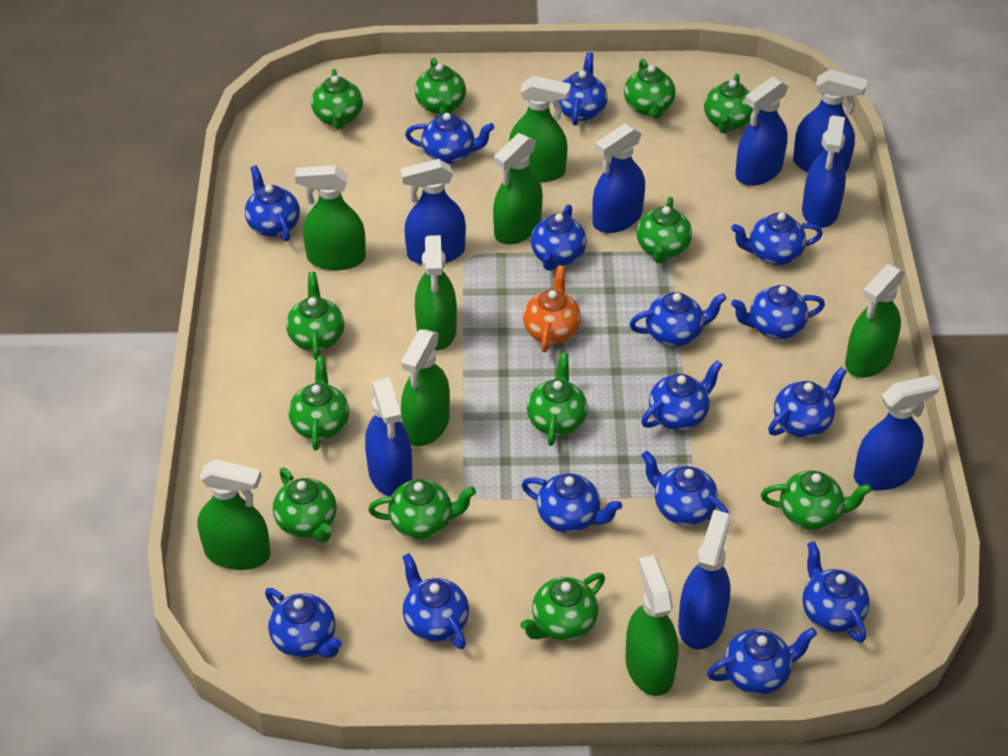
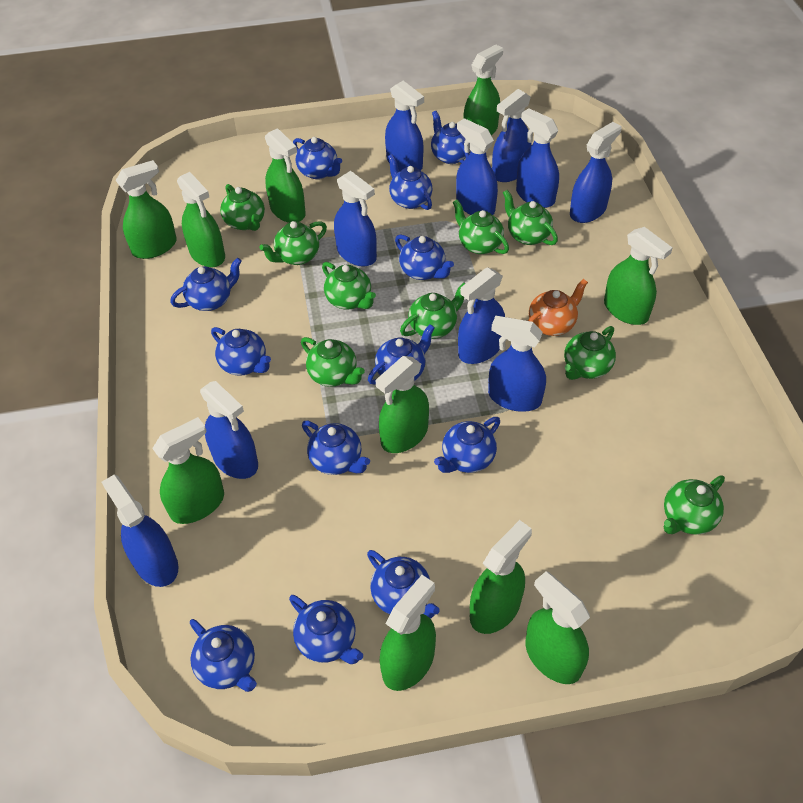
blue spray bottle: 8 -> 10
blue teapot: 15 -> 12
green spray bottle: 8 -> 10
green teapot: 12 -> 9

What to work on
Could the data be reproduced exactly, with the pictures omitted?

Answer box
blue spray bottle: 8 -> 10
blue teapot: 15 -> 12
green spray bottle: 8 -> 10
green teapot: 12 -> 9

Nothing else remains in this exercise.